## The task
Text only, exactly as given: reproduce the entries below without their pictures.

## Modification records

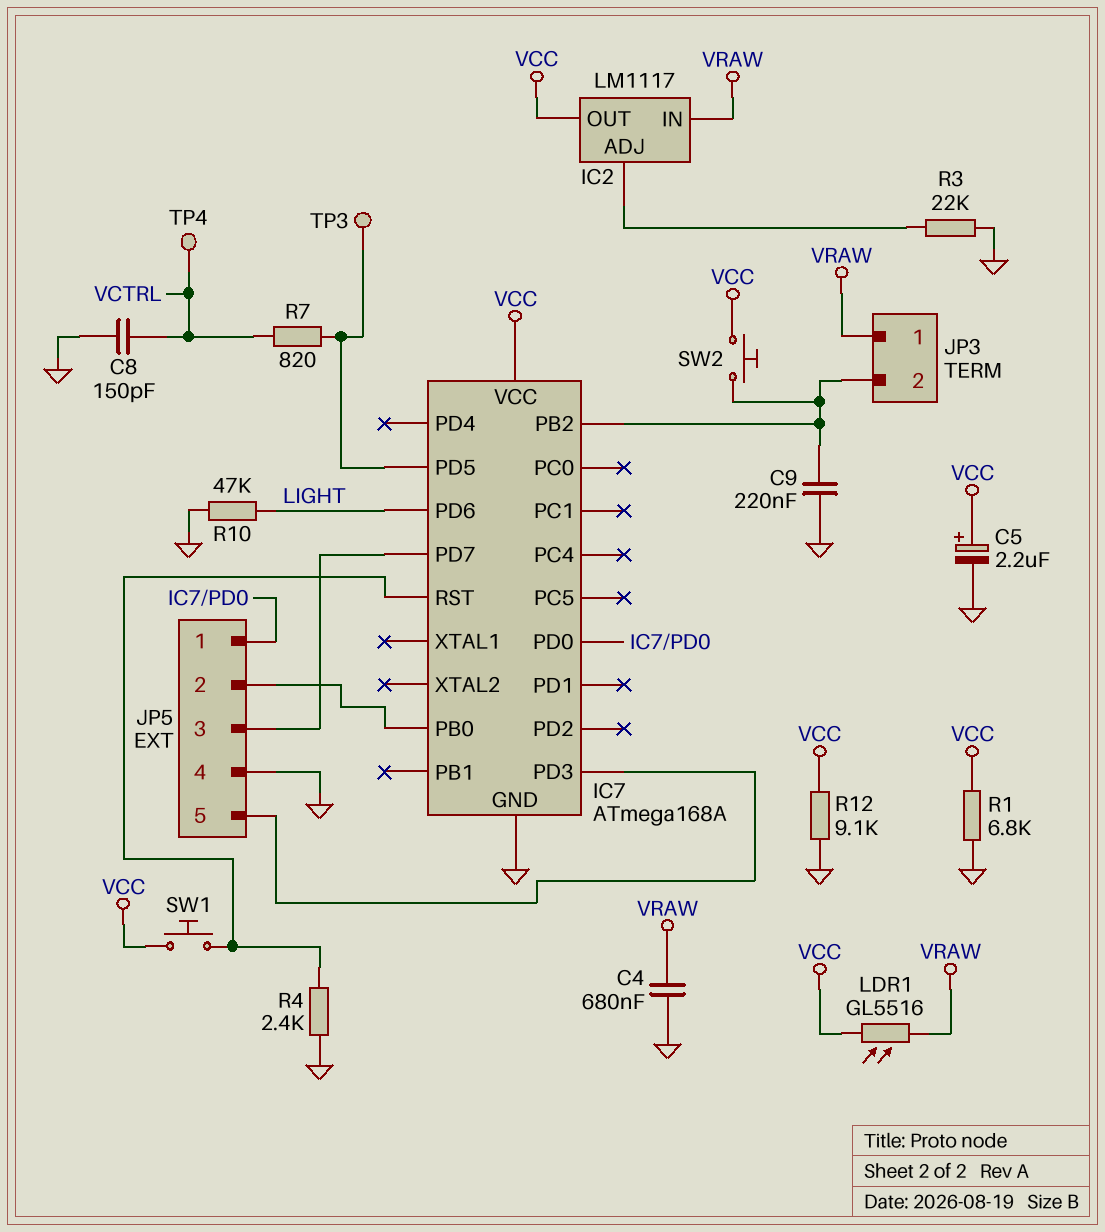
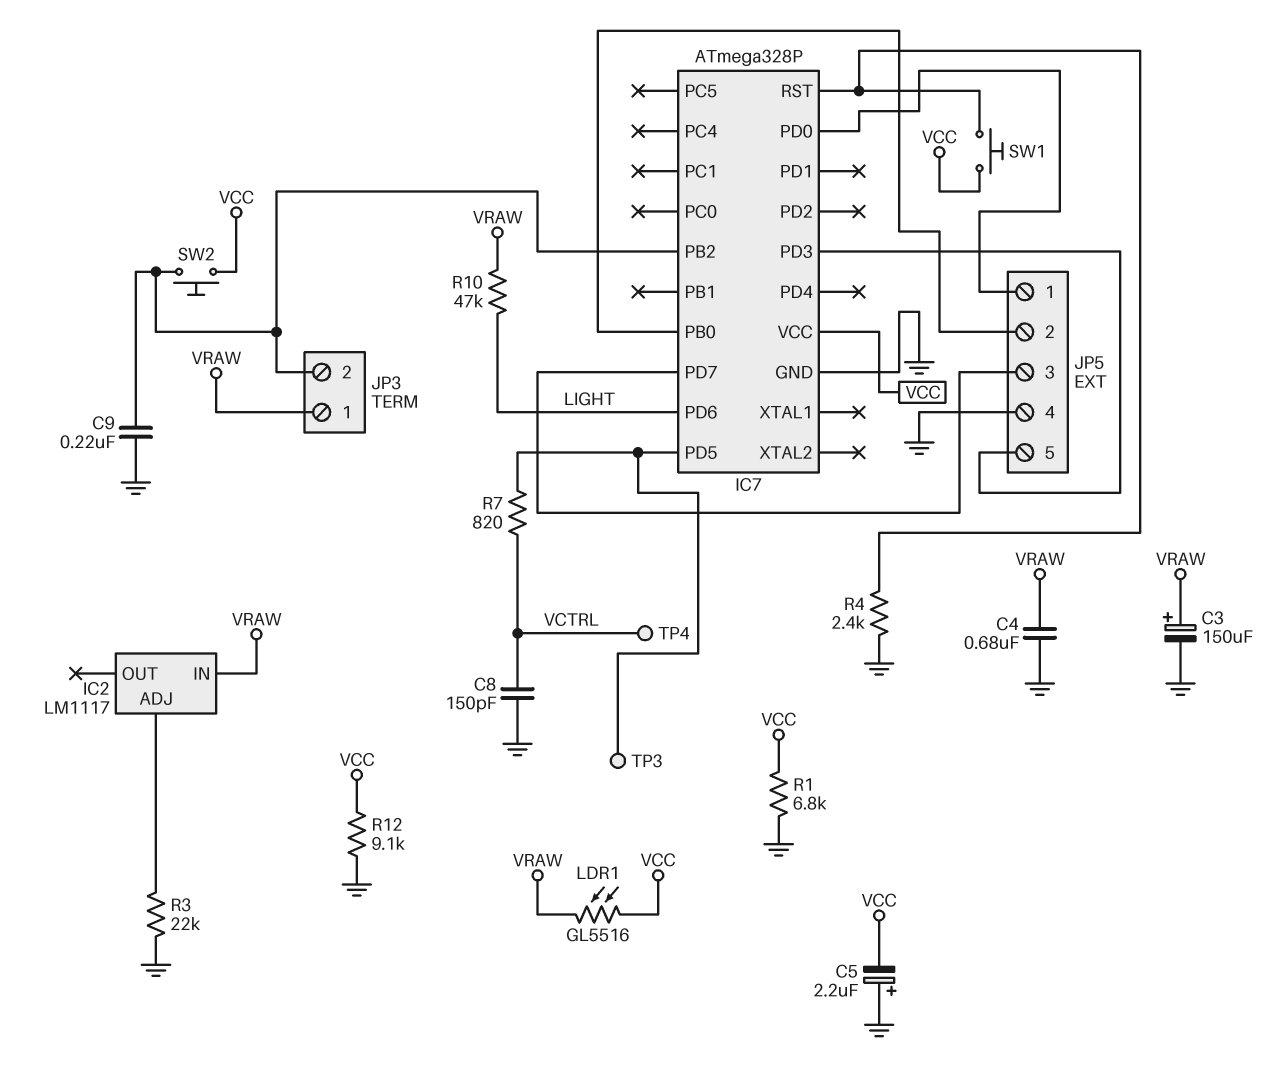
C3: none -> 150uF (plus VRAW, minus GND)
C5: 2.2uF (plus VCC, minus GND) -> 2.2uF (plus GND, minus VCC)
IC2 pin OUT: VCC -> none
IC7: ATmega168A -> ATmega328P
R10: 47k (GND, LIGHT) -> 47k (LIGHT, VRAW)

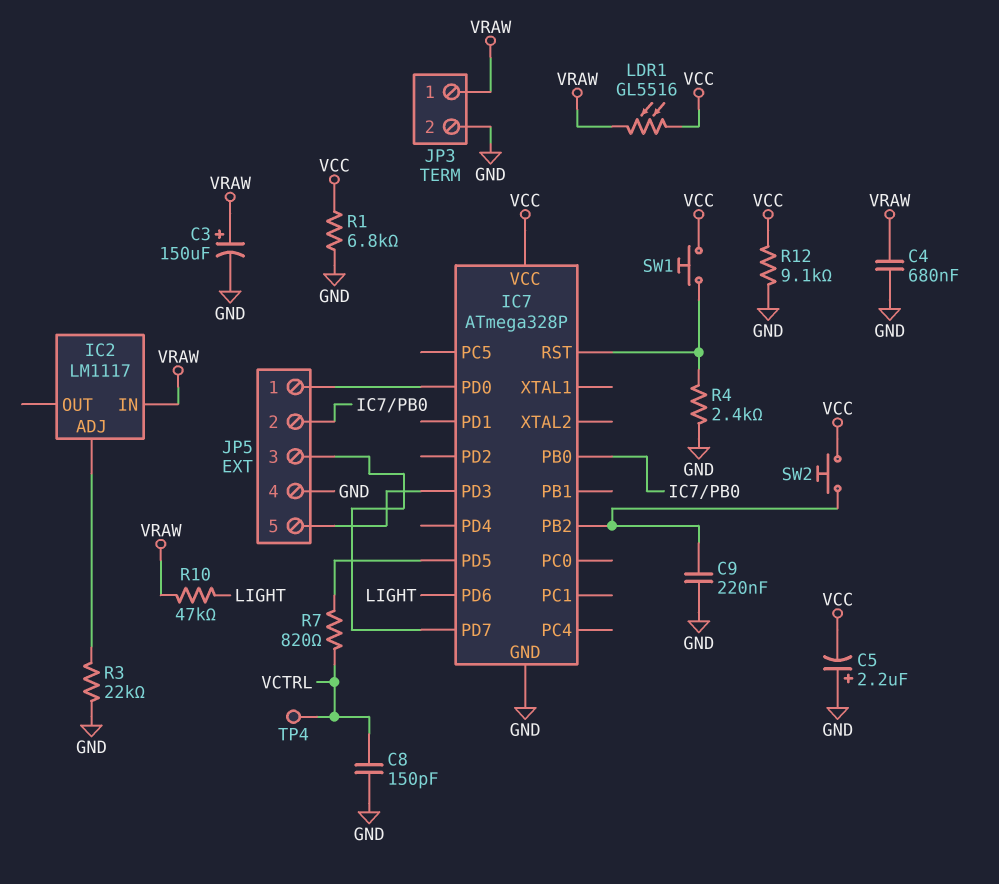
JP3 pin 2: IC7/PB2 -> GND
TP3: test point (IC7/PD5) -> none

## Answer
C3: none -> 150uF (plus VRAW, minus GND)
C5: 2.2uF (plus VCC, minus GND) -> 2.2uF (plus GND, minus VCC)
IC2 pin OUT: VCC -> none
IC7: ATmega168A -> ATmega328P
R10: 47k (GND, LIGHT) -> 47k (LIGHT, VRAW)

JP3 pin 2: IC7/PB2 -> GND
TP3: test point (IC7/PD5) -> none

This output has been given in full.